= Exercise materials =
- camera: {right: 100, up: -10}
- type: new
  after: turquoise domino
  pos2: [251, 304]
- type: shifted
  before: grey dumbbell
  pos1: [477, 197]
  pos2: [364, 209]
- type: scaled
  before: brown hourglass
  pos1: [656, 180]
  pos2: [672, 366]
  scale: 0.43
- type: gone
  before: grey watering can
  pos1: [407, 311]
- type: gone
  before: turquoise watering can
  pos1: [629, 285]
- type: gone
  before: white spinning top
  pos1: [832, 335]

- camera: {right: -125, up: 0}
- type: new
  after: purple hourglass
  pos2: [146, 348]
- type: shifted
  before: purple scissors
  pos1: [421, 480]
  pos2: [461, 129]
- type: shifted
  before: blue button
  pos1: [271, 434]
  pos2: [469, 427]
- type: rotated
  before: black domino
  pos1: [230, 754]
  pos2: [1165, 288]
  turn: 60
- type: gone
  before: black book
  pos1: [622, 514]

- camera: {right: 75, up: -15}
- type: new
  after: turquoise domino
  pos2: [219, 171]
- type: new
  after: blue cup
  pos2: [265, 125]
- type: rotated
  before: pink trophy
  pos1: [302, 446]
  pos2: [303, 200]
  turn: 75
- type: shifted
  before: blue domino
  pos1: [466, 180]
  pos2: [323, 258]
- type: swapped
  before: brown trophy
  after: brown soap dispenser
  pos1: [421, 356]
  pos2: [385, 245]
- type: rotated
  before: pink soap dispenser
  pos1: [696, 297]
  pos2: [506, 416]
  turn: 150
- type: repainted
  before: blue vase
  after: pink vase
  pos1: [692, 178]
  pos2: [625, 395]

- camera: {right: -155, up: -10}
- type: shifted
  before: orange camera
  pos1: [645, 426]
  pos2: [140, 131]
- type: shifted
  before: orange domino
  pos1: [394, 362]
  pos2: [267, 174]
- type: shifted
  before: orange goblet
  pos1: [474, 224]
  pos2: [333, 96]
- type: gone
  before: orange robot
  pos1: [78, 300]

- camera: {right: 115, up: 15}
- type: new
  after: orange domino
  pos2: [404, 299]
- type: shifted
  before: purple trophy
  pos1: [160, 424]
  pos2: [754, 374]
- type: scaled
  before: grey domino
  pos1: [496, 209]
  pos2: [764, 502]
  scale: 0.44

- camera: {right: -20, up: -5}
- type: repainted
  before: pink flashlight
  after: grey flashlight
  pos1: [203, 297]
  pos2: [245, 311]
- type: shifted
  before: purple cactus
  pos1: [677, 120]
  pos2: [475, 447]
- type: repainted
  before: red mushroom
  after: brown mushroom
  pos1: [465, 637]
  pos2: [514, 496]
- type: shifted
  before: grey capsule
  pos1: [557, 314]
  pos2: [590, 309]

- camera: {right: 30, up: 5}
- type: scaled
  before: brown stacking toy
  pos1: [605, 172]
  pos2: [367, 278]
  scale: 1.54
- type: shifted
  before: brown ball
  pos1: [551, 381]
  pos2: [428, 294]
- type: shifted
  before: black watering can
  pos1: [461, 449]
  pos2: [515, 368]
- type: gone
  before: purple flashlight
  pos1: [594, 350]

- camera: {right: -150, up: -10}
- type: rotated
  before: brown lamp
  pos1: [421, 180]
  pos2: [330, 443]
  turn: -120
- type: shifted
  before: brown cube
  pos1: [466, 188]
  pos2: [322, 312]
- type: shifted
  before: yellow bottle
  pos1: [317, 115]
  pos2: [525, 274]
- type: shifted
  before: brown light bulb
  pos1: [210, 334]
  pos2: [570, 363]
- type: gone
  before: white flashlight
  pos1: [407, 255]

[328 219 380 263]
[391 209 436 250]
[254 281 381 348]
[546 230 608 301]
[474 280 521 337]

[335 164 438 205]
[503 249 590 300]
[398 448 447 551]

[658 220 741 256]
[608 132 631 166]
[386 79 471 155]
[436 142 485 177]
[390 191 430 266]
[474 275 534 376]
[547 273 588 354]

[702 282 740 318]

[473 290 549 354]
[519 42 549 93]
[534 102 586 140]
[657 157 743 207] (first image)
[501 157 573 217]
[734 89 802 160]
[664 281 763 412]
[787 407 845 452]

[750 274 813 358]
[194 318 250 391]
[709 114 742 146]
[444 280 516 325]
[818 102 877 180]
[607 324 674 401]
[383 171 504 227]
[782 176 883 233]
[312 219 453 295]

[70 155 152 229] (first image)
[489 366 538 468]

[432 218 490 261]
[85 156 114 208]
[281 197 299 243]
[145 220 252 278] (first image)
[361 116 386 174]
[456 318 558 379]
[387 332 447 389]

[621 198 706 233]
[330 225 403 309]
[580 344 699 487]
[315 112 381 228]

= What to produce =
Scan the listing above for the line that has "pos1: [477, 197]", then copy exactly from that line through the line that has "before: white spinning top".

= Written response =
  pos1: [477, 197]
  pos2: [364, 209]
- type: scaled
  before: brown hourglass
  pos1: [656, 180]
  pos2: [672, 366]
  scale: 0.43
- type: gone
  before: grey watering can
  pos1: [407, 311]
- type: gone
  before: turquoise watering can
  pos1: [629, 285]
- type: gone
  before: white spinning top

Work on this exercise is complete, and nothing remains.